[Problem description] Copy out all the lines of the data that hold the word "white".

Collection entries
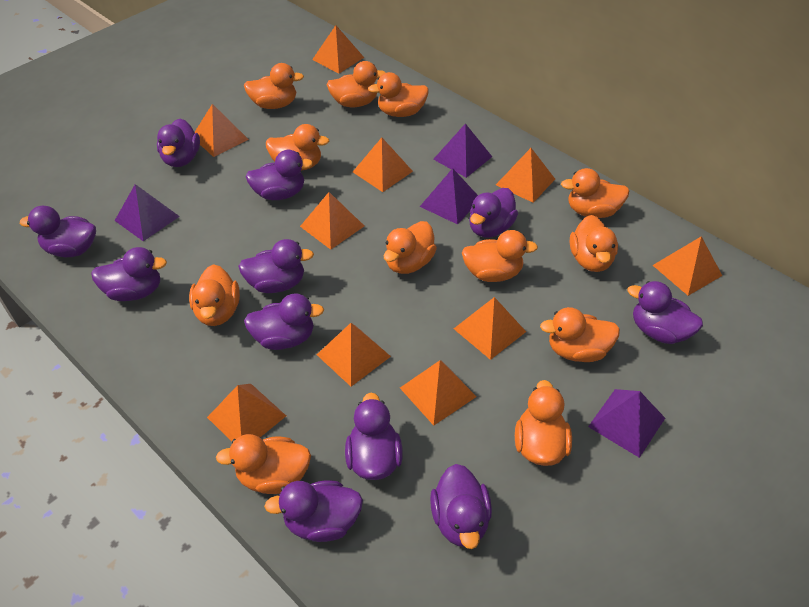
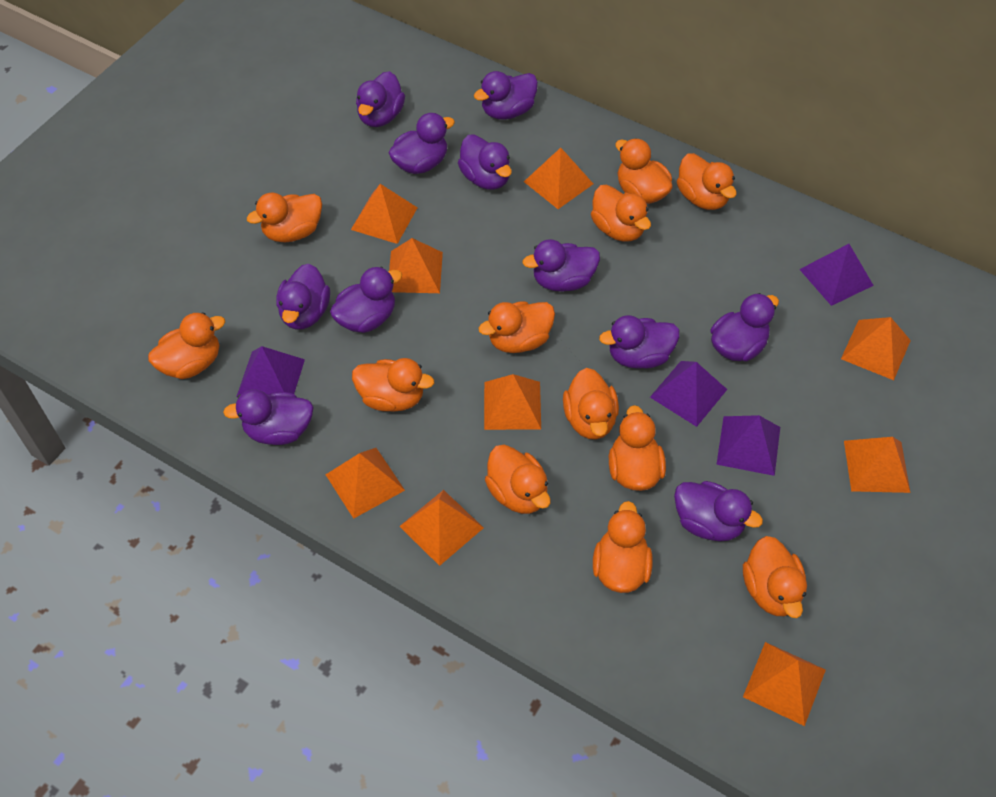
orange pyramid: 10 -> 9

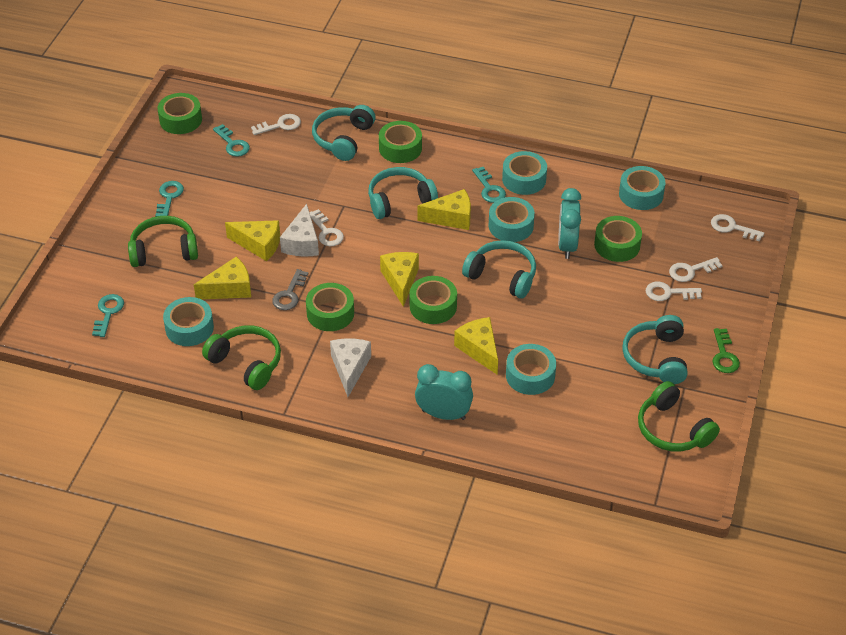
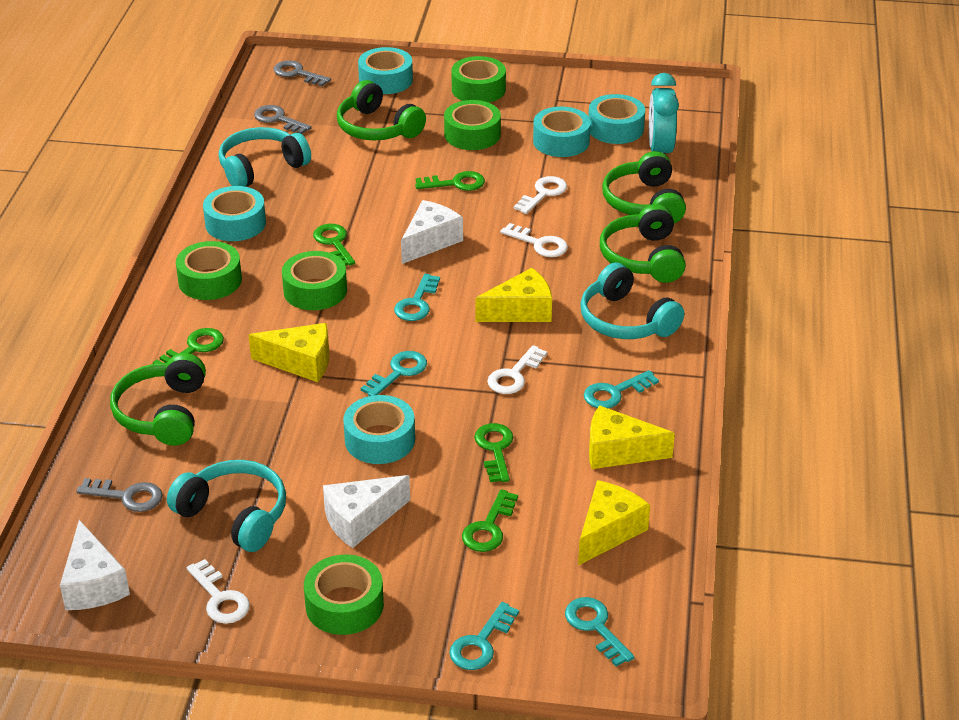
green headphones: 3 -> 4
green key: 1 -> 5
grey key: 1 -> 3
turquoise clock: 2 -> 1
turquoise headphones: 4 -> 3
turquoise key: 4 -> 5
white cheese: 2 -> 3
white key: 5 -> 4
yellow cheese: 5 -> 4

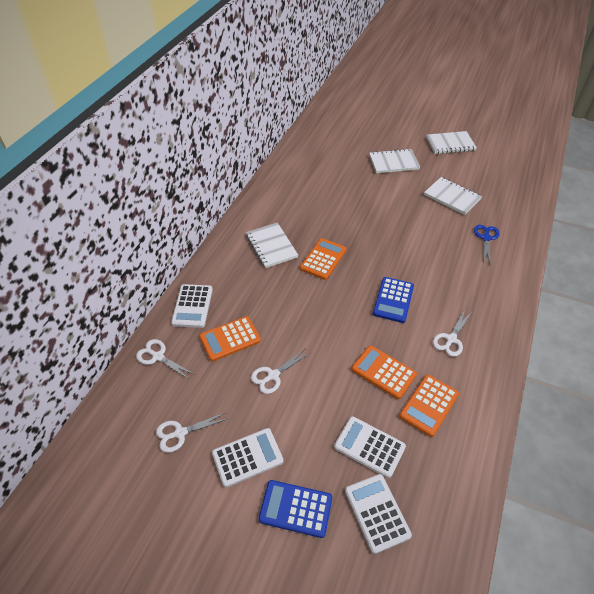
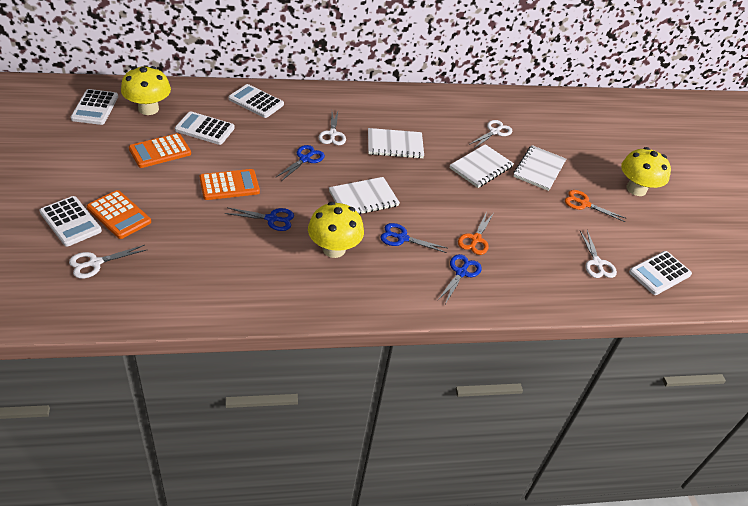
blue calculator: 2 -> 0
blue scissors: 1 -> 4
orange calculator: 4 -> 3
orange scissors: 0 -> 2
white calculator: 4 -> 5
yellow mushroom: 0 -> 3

[Answer area]
white cheese: 2 -> 3
white key: 5 -> 4
white calculator: 4 -> 5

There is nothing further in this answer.